• _Problem details_
Down to the last line below, write out every line exactly, starting with the one that contains "HALL1 pin GND: 3V3 -> GND" and leaving out the pictures.

======== Records to use

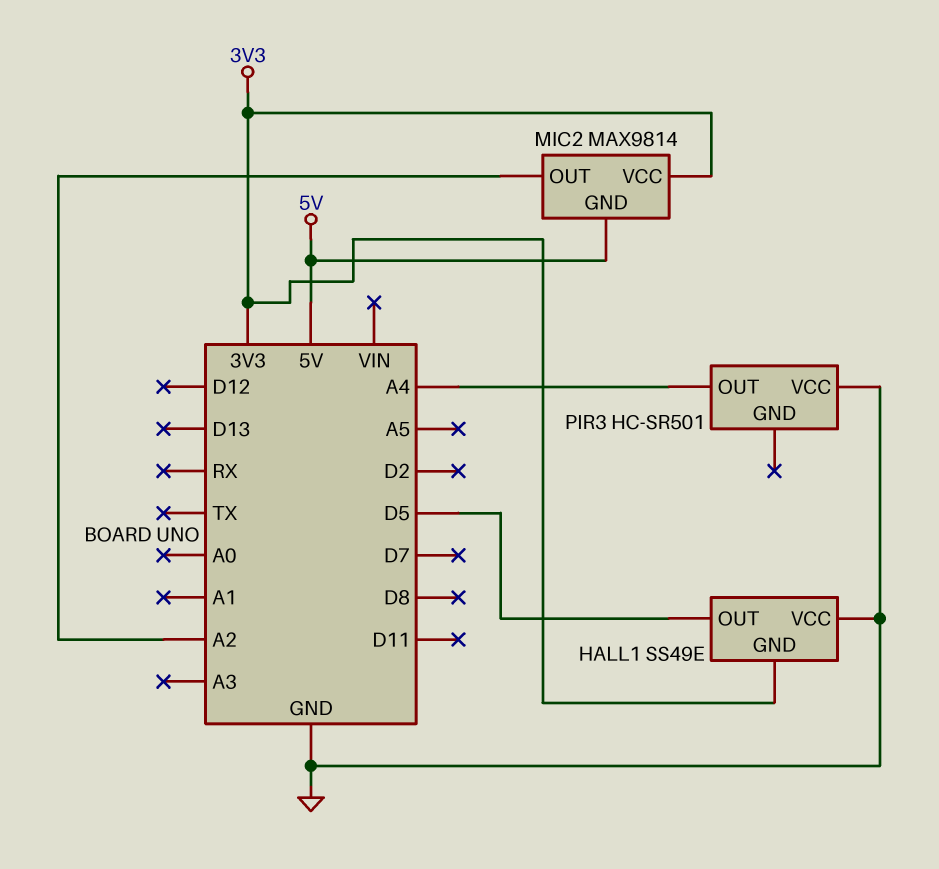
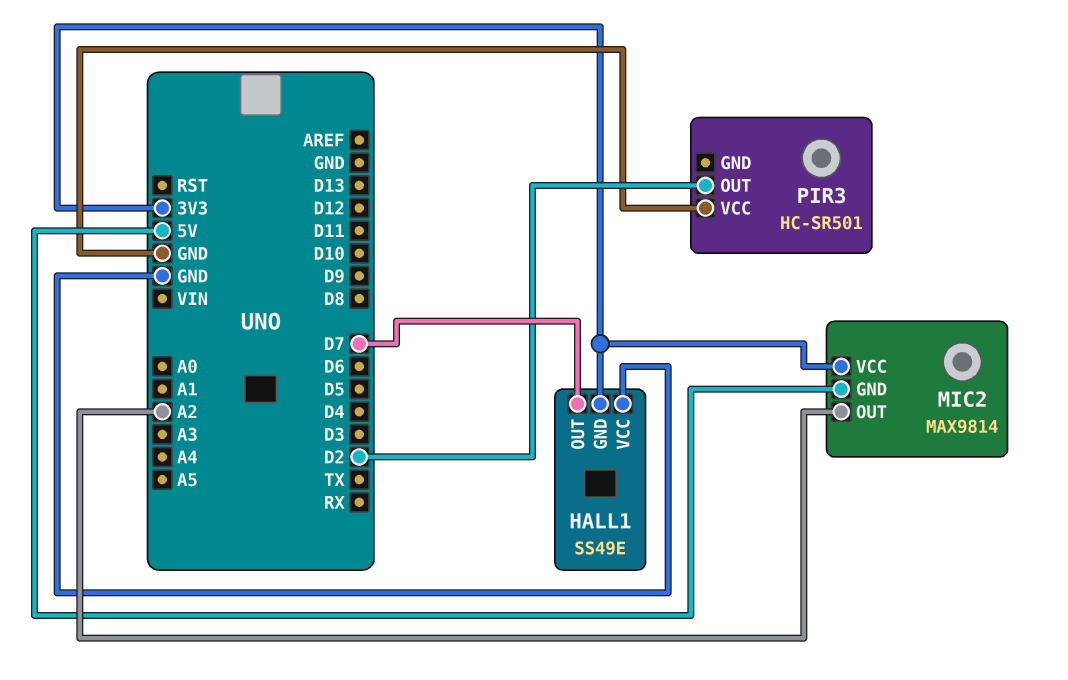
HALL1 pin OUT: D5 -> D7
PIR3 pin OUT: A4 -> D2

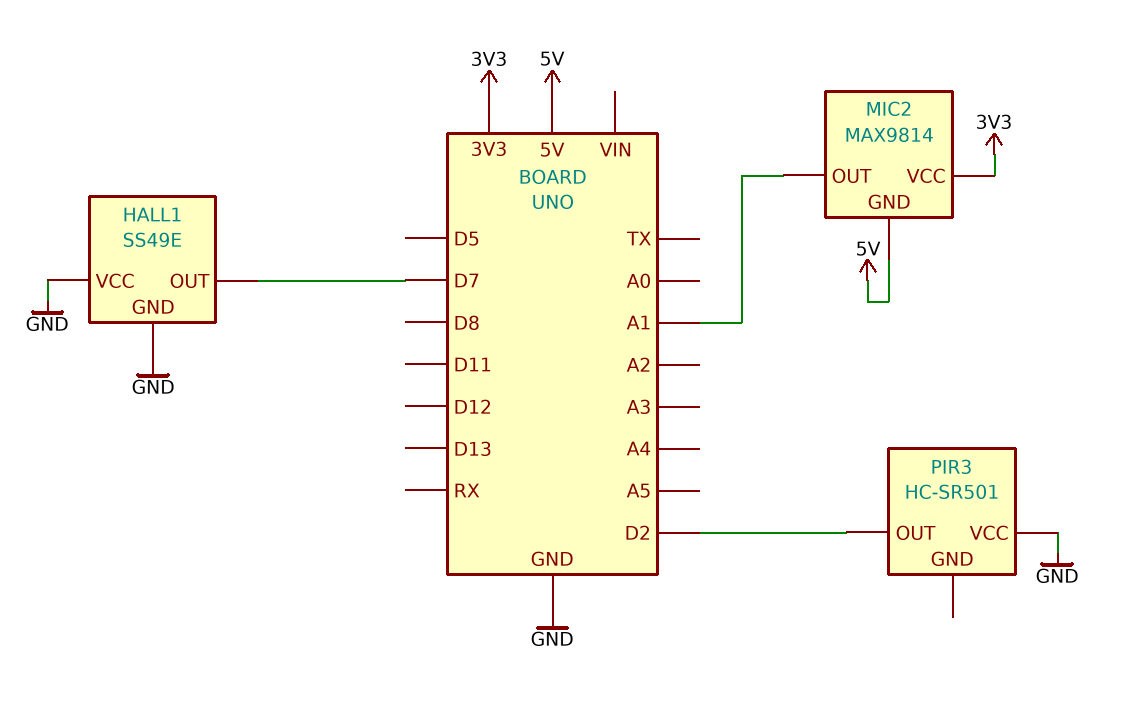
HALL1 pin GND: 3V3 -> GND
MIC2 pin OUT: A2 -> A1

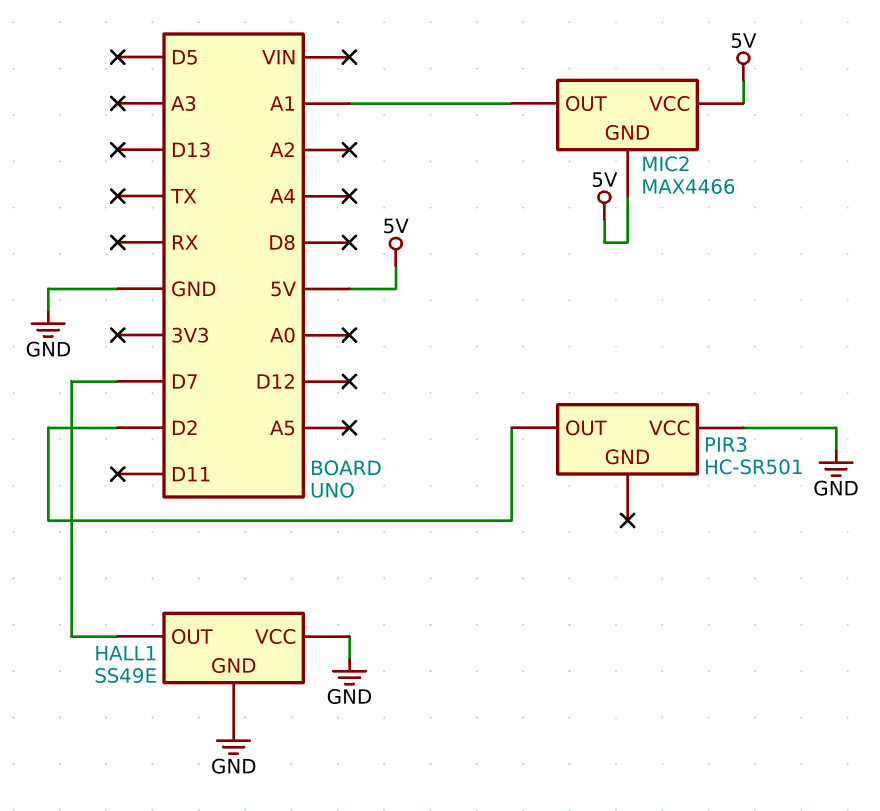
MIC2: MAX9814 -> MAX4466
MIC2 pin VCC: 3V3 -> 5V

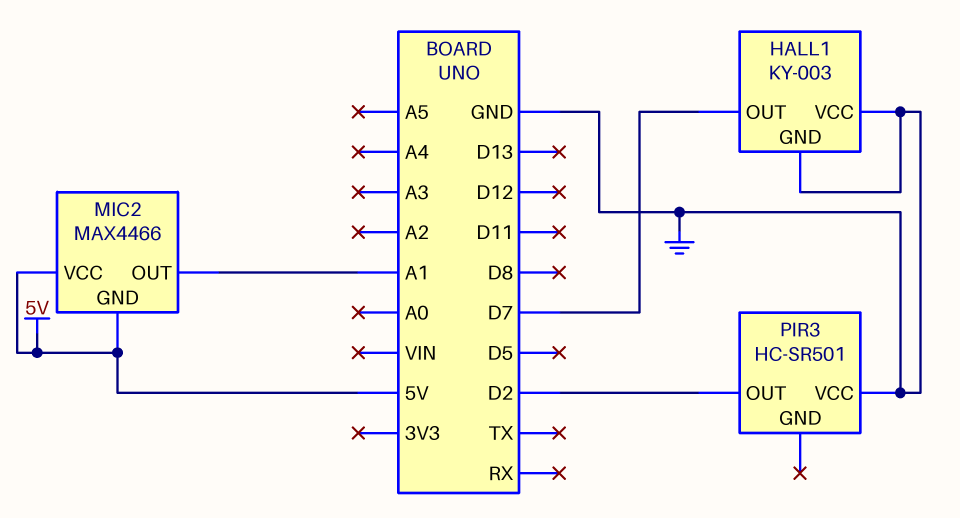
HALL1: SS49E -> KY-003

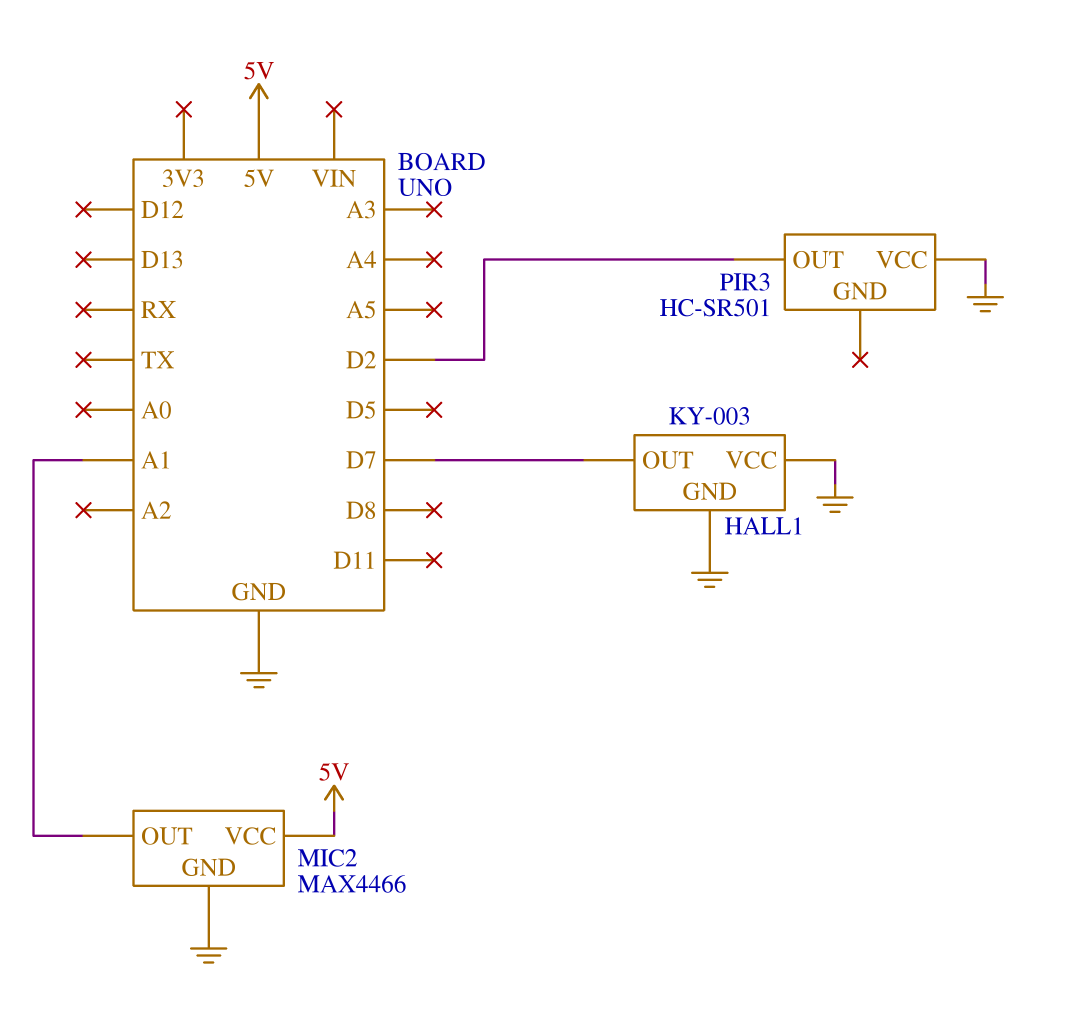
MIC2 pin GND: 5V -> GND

================

• _Answer to the problem_
HALL1 pin GND: 3V3 -> GND
MIC2 pin OUT: A2 -> A1

MIC2: MAX9814 -> MAX4466
MIC2 pin VCC: 3V3 -> 5V

HALL1: SS49E -> KY-003

MIC2 pin GND: 5V -> GND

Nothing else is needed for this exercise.